Please return, word for word, the lines in the part that opens with the line containing "In order to click on vacant" and closes with the line containing "At what (x,y)", both of those lines included.

EXTRACTED RECORDS ▸
-- begin --

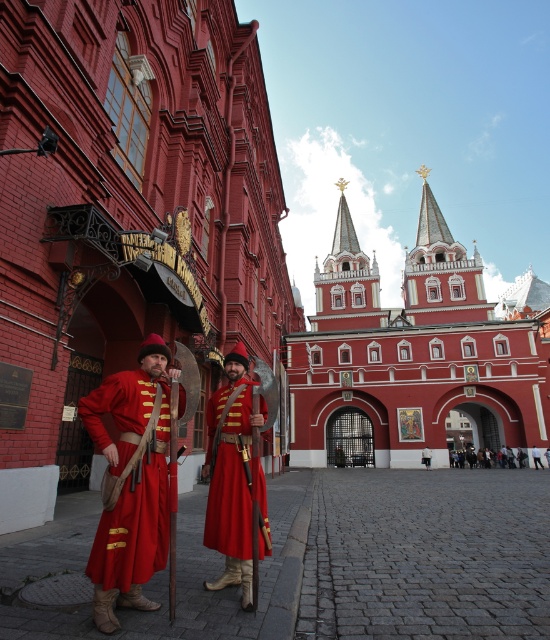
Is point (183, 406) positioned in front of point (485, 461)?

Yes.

-- end --
-- begin --

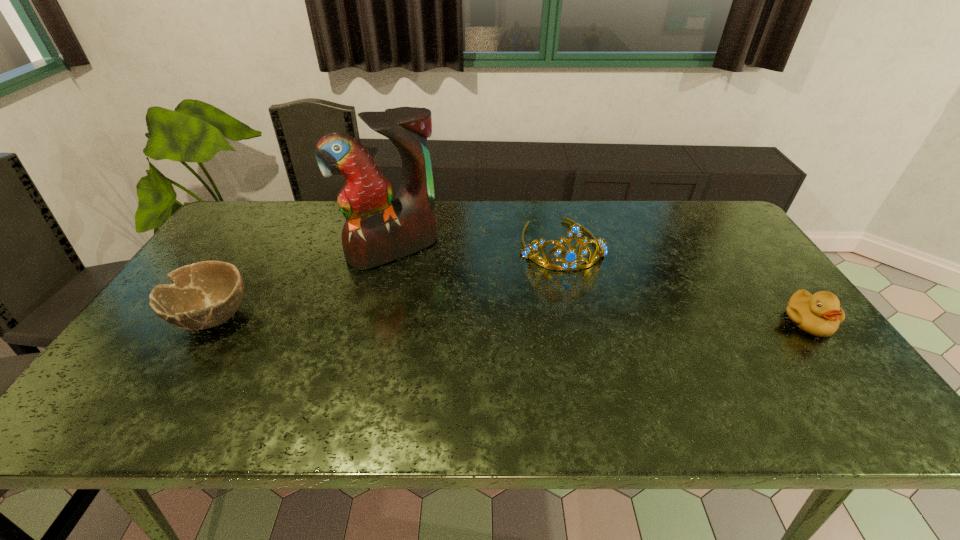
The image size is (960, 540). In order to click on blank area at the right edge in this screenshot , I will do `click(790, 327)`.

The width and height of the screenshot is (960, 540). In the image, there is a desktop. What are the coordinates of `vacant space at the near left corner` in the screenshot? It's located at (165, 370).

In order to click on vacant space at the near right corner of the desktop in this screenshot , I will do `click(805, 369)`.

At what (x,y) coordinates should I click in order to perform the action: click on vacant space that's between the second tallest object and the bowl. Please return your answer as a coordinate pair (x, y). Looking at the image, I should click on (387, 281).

-- end --

EXERCISE SOLUTION ▸
In order to click on vacant space at the near right corner of the desktop in this screenshot , I will do `click(805, 369)`.

At what (x,y) coordinates should I click in order to perform the action: click on vacant space that's between the second tallest object and the bowl. Please return your answer as a coordinate pair (x, y). Looking at the image, I should click on (387, 281).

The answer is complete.